(Data section begins)
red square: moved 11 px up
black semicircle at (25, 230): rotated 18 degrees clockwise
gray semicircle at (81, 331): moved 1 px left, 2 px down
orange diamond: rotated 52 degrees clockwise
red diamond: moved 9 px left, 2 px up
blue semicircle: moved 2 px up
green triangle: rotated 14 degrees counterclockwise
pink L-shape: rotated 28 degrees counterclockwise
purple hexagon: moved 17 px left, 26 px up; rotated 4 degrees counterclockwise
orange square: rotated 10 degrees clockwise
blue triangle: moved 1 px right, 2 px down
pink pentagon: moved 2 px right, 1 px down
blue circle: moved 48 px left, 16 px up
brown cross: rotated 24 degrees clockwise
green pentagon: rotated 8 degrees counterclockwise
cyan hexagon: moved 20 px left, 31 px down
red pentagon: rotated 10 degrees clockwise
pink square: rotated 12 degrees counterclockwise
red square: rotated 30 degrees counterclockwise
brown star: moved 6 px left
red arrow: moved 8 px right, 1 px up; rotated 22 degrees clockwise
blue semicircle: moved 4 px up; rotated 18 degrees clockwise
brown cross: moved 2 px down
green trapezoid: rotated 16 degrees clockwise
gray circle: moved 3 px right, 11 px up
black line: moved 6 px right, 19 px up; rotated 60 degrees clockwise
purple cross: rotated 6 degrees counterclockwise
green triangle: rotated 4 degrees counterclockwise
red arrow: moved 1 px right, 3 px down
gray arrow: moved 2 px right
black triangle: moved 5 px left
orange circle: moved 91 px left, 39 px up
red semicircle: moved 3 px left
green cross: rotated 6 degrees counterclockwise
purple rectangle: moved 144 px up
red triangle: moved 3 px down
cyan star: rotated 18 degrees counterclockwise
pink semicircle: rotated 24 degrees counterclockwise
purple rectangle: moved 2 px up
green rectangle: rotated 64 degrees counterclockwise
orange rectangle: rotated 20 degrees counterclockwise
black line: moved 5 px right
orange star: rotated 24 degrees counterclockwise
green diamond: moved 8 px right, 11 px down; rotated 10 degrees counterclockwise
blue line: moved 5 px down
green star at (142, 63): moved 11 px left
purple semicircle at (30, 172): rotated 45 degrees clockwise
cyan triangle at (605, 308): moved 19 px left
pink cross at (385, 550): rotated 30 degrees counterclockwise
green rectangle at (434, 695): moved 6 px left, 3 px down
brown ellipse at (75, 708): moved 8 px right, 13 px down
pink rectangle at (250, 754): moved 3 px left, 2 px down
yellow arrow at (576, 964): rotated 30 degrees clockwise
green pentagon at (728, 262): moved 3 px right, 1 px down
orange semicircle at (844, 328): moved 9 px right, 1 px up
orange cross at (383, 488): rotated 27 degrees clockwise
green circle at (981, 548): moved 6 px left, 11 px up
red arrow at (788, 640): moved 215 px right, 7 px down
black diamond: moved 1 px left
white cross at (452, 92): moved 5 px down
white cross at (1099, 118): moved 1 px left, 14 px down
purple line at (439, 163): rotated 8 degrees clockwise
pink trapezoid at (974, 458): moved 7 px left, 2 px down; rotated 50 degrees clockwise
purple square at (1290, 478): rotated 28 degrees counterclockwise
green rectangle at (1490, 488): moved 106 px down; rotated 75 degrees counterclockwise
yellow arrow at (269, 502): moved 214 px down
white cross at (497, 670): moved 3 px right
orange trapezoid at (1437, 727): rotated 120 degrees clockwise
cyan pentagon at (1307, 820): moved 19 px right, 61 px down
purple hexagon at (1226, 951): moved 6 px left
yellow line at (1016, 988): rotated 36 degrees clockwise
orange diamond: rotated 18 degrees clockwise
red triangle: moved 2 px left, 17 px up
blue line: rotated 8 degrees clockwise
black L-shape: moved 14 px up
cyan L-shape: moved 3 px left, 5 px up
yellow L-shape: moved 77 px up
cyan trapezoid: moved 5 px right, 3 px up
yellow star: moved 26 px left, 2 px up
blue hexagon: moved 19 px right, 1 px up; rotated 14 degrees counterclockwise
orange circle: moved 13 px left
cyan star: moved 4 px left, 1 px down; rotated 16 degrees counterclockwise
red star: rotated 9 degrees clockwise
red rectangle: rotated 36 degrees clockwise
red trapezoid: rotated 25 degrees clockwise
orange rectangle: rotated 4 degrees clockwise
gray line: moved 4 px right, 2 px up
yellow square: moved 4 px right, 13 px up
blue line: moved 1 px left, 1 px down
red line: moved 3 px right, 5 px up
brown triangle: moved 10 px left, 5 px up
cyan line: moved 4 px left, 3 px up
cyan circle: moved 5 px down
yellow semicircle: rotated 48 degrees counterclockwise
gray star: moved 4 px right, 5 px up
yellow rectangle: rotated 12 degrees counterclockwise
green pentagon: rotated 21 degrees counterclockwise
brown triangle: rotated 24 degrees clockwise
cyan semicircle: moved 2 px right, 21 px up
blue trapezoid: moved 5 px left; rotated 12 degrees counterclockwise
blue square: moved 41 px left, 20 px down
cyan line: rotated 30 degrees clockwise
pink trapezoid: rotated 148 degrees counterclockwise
(Data section ends)
* _Problem statement_
Only the lines from the opening of the material through the line with "purple hexagon: moved" should be echoed, exactly as written.

* _Output below_
red square: moved 11 px up
black semicircle at (25, 230): rotated 18 degrees clockwise
gray semicircle at (81, 331): moved 1 px left, 2 px down
orange diamond: rotated 52 degrees clockwise
red diamond: moved 9 px left, 2 px up
blue semicircle: moved 2 px up
green triangle: rotated 14 degrees counterclockwise
pink L-shape: rotated 28 degrees counterclockwise
purple hexagon: moved 17 px left, 26 px up; rotated 4 degrees counterclockwise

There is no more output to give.